• Work request
Write every record out again exactly, and keep images out of it.
◇ ◇ ◇
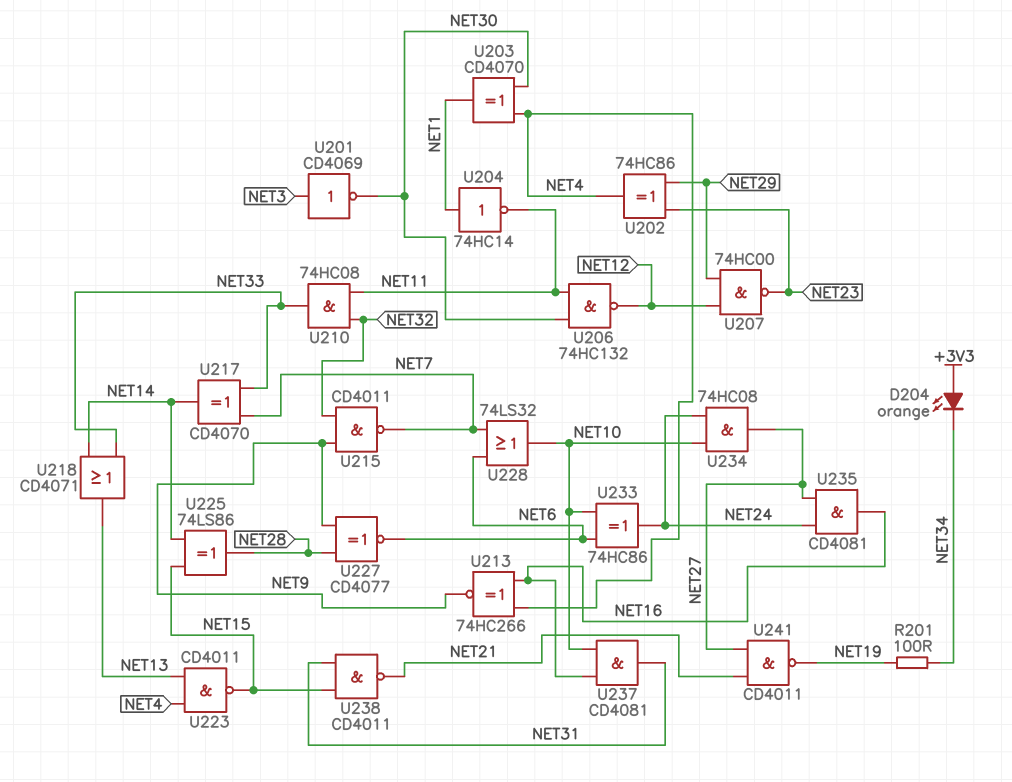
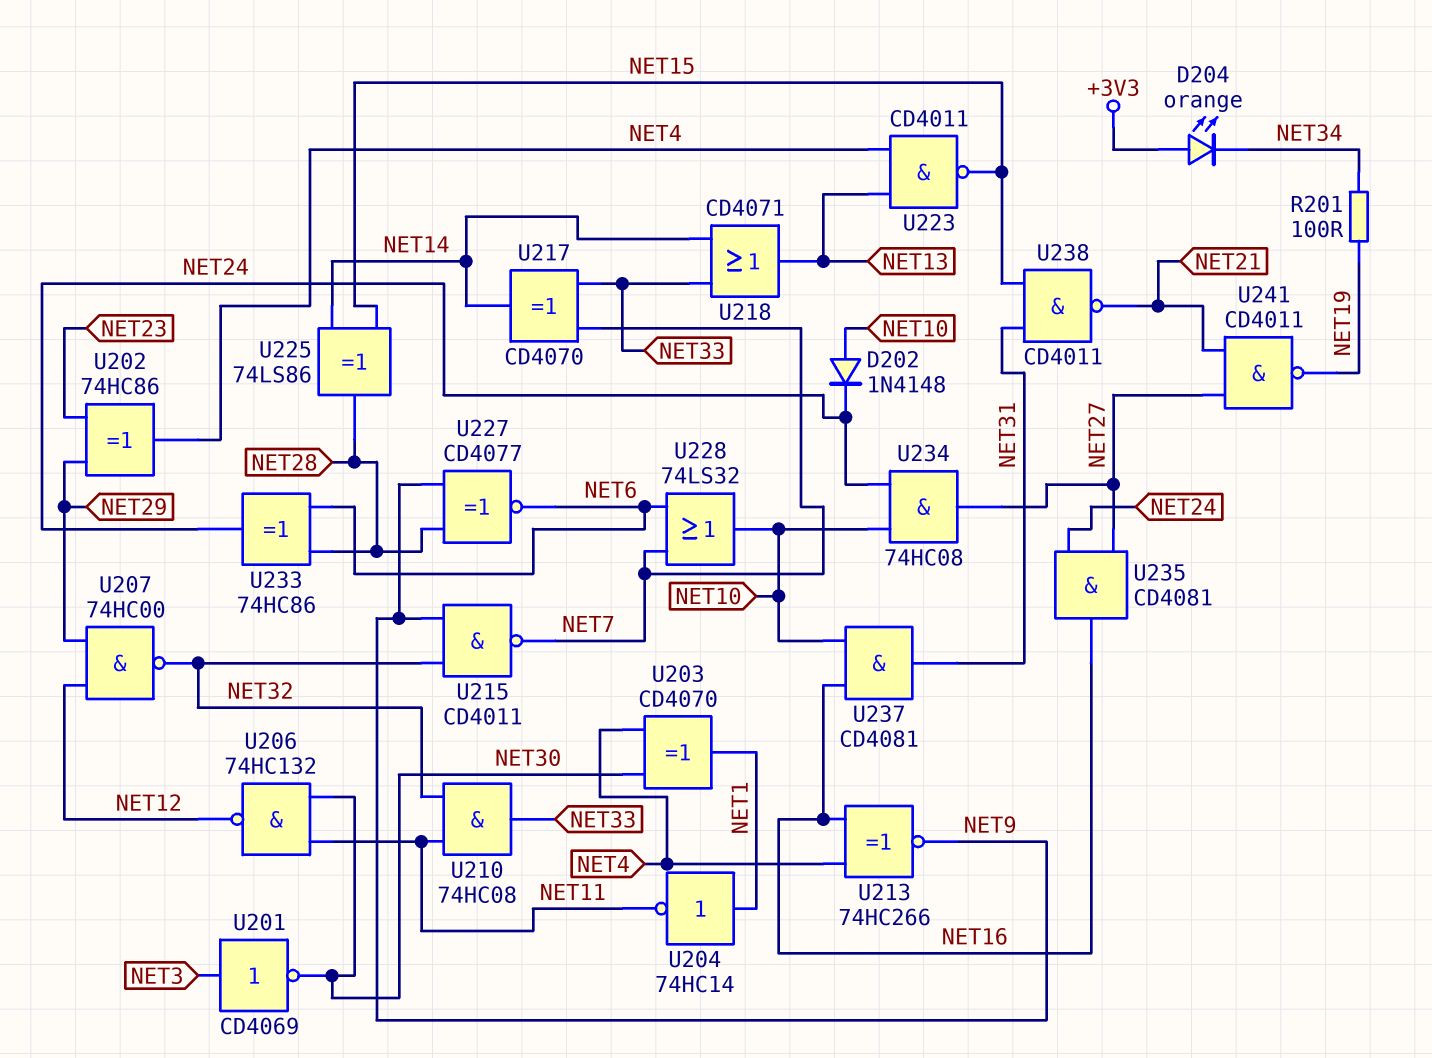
D202: none -> diode 1N4148 (A NET10, K NET24)
U207: NAND 74HC00 (in NET12, in NET29, out NET23) -> NAND 74HC00 (in NET12, in NET29, out NET32)
U233: XOR 74HC86 (in NET6, in NET10, out NET24) -> XOR 74HC86 (in NET6, in NET28, out NET24)

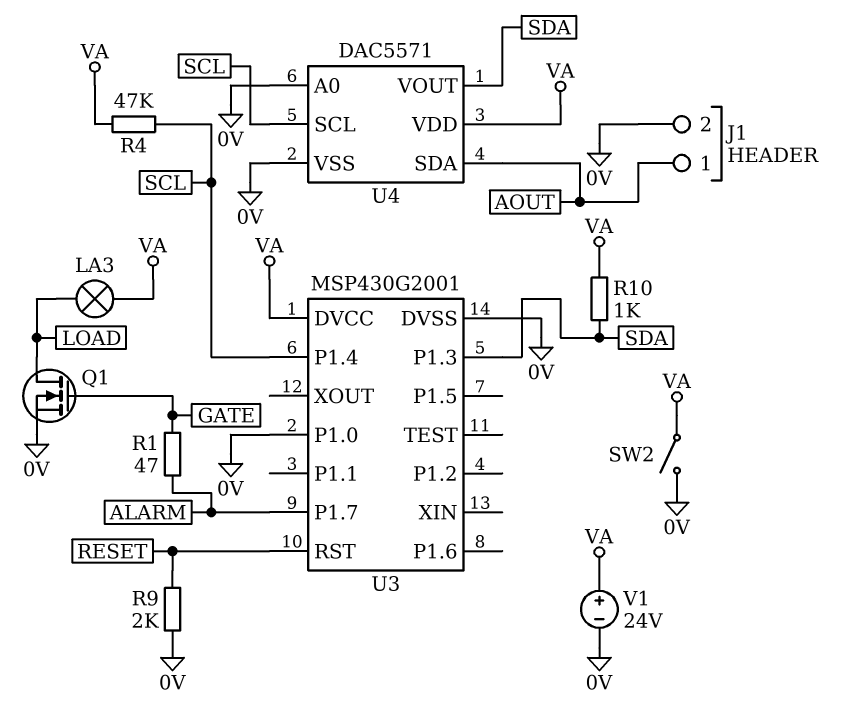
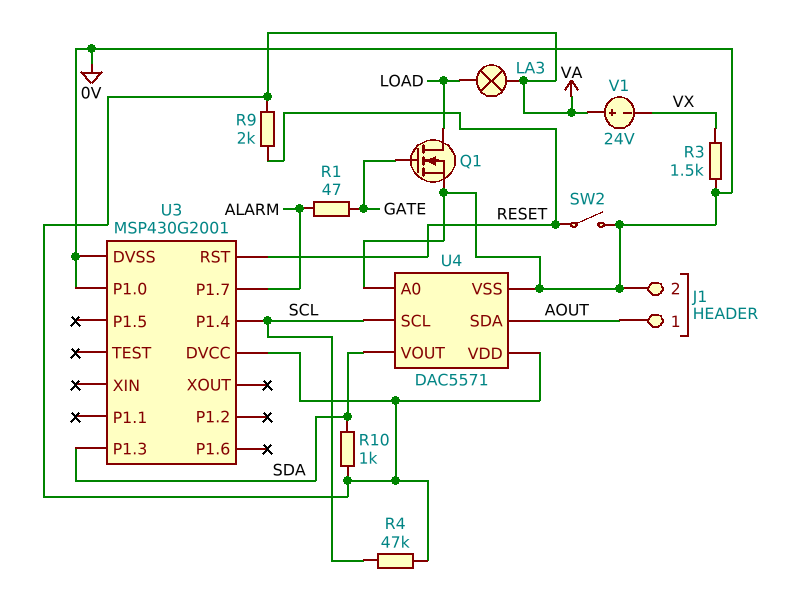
R3: none -> 1.5k (0V, VX)
R9: 2k (0V, RESET) -> 2k (RESET, VA)
SW2: switch (0V, VA) -> switch (0V, RESET)
V1: 24V (plus VA, minus 0V) -> 24V (plus VA, minus VX)

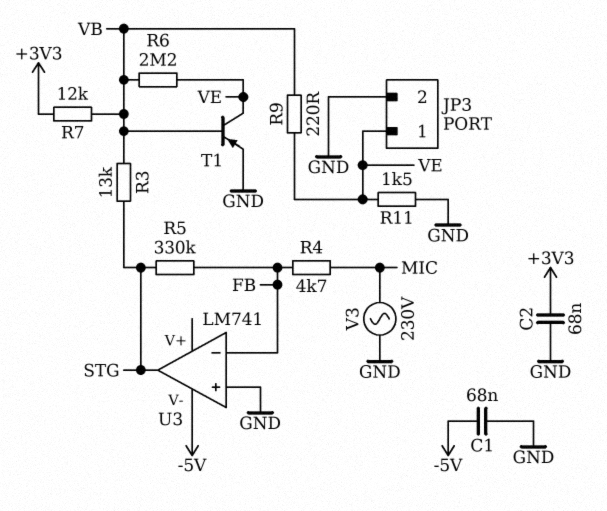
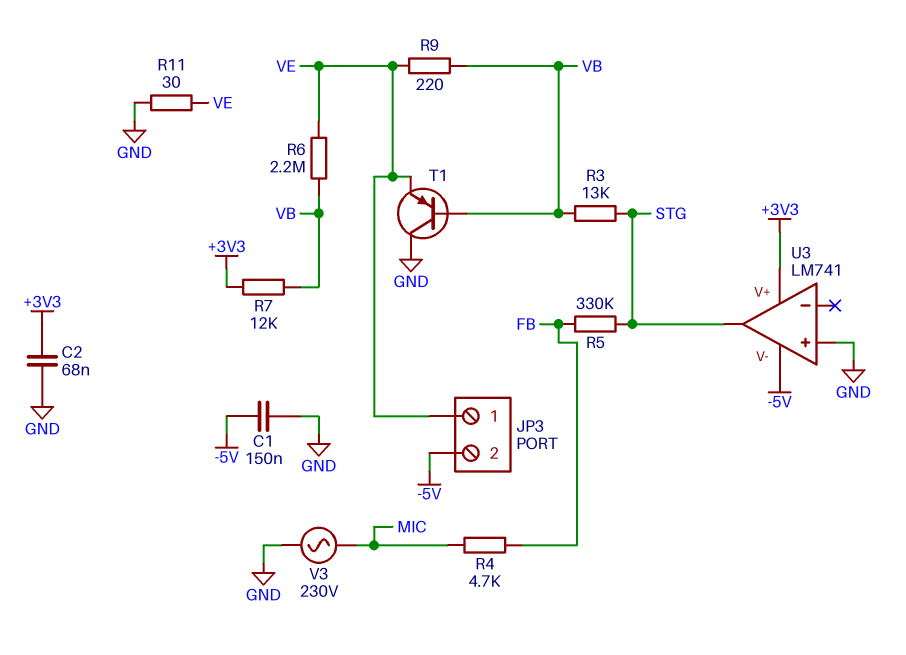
C1: 68nF (-5V, GND) -> 150nF (-5V, GND)
JP3 pin 2: GND -> -5V
R11: 1.5k (GND, VE) -> 30 (GND, VE)
T1: PNP (B VB, C VE, E GND) -> PNP (B VB, C GND, E VE)
U3 pin V+: none -> +3V3
U3 pin in-: FB -> none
◇ ◇ ◇
• Result
D202: none -> diode 1N4148 (A NET10, K NET24)
U207: NAND 74HC00 (in NET12, in NET29, out NET23) -> NAND 74HC00 (in NET12, in NET29, out NET32)
U233: XOR 74HC86 (in NET6, in NET10, out NET24) -> XOR 74HC86 (in NET6, in NET28, out NET24)

R3: none -> 1.5k (0V, VX)
R9: 2k (0V, RESET) -> 2k (RESET, VA)
SW2: switch (0V, VA) -> switch (0V, RESET)
V1: 24V (plus VA, minus 0V) -> 24V (plus VA, minus VX)

C1: 68nF (-5V, GND) -> 150nF (-5V, GND)
JP3 pin 2: GND -> -5V
R11: 1.5k (GND, VE) -> 30 (GND, VE)
T1: PNP (B VB, C VE, E GND) -> PNP (B VB, C GND, E VE)
U3 pin V+: none -> +3V3
U3 pin in-: FB -> none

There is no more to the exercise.